**Given information:**
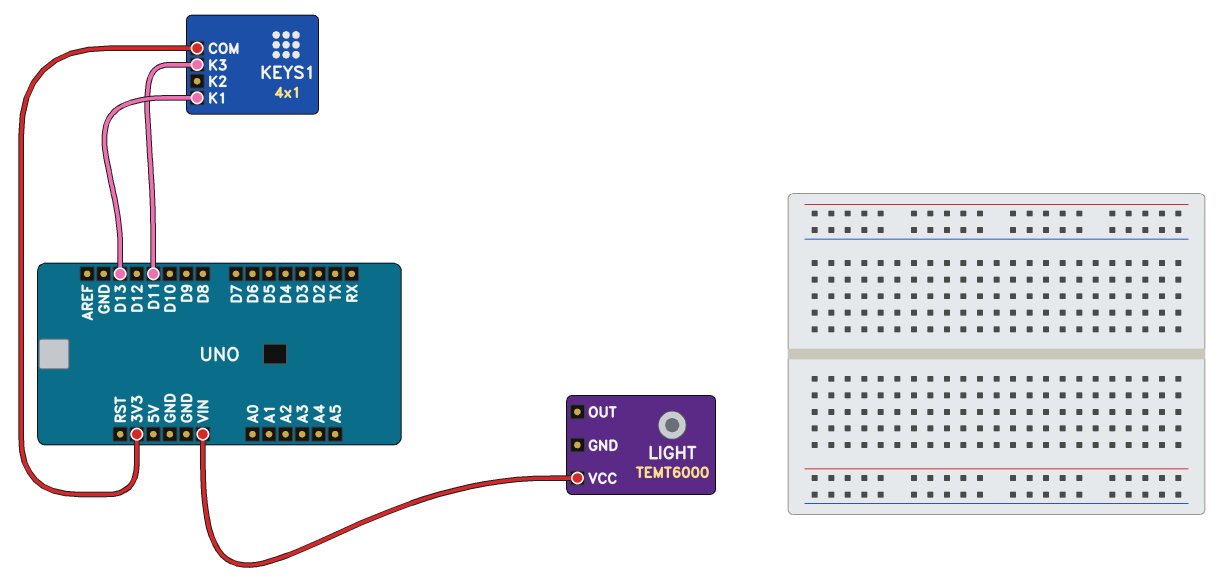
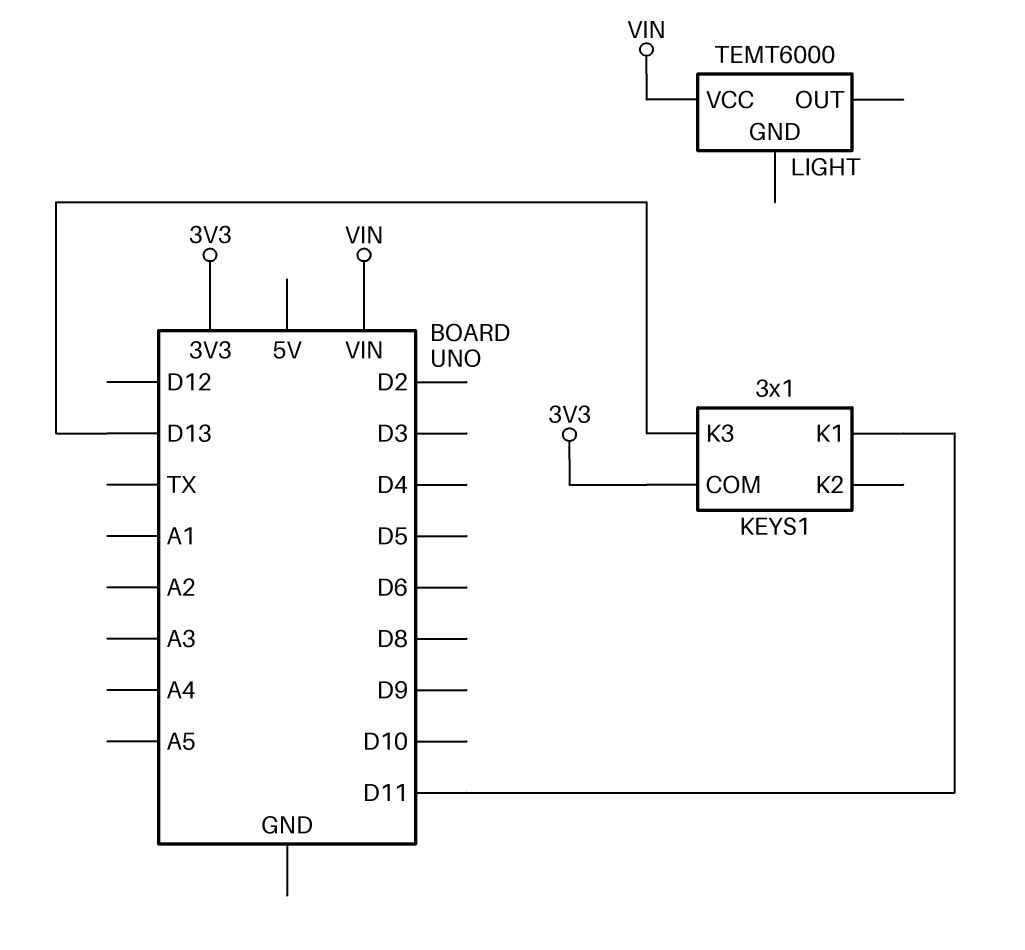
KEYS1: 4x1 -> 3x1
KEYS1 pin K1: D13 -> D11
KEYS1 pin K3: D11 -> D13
* * *
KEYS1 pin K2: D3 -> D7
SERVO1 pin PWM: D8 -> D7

**Try it:** From the listing above, output exactly the run of lines that starts with the line containing "KEYS1: 4x1 -> 3x1" and ends with the line containing "KEYS1 pin K3: D11 -> D13".

**Answer space:**
KEYS1: 4x1 -> 3x1
KEYS1 pin K1: D13 -> D11
KEYS1 pin K3: D11 -> D13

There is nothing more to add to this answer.